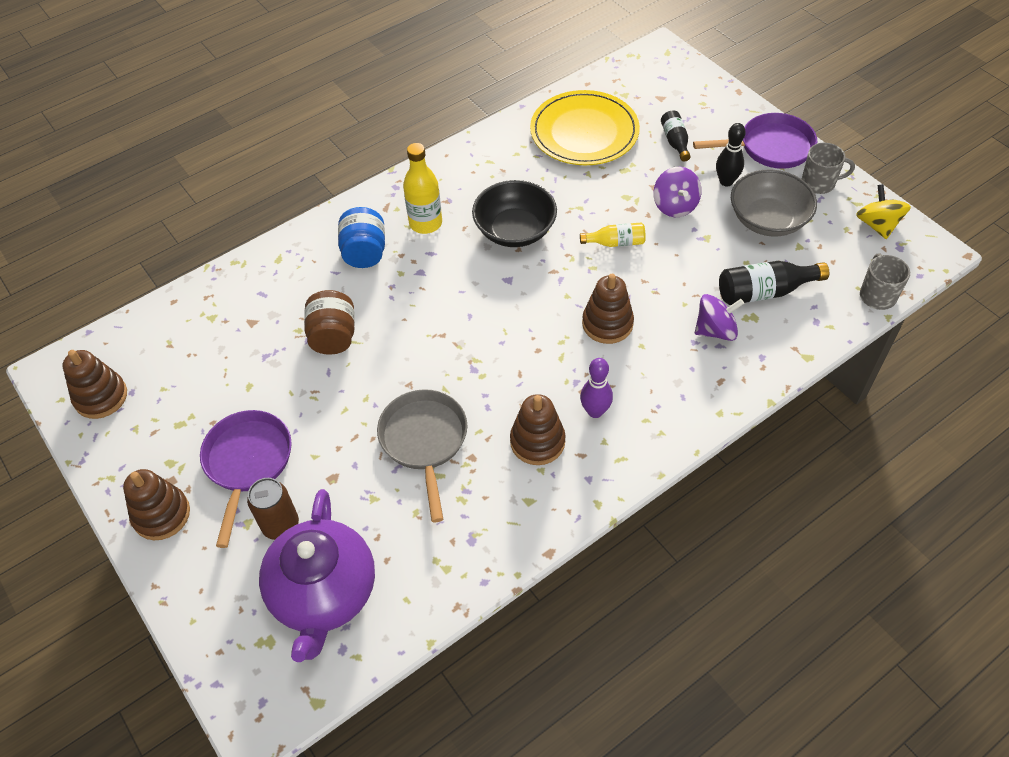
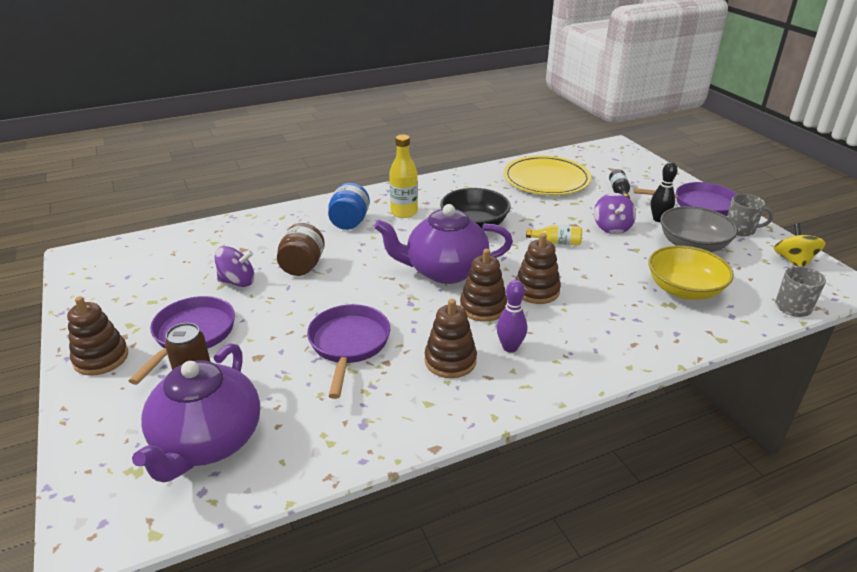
camera: 10 degrees right, 20 degrees down
(101, 397) = (102, 276): brown stacking toy -> brown stacking toy (483, 307)
(424, 441) = (349, 344): grey pan -> purple pan
(499, 312) = (444, 271): none -> purple teapot
(715, 330) = (634, 308): purple spinning top -> purple spinning top (237, 282)
(764, 292) = (684, 290): black bottle -> yellow bowl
++++++++++
● **INSTRUCTIONS TO FOLLOW**:
Leave the pictures out, and transcribe each of the records exactly.

● **PROBLEM SOLUTION**:
camera: 10 degrees right, 20 degrees down
(101, 397) = (102, 276): brown stacking toy -> brown stacking toy (483, 307)
(424, 441) = (349, 344): grey pan -> purple pan
(499, 312) = (444, 271): none -> purple teapot
(715, 330) = (634, 308): purple spinning top -> purple spinning top (237, 282)
(764, 292) = (684, 290): black bottle -> yellow bowl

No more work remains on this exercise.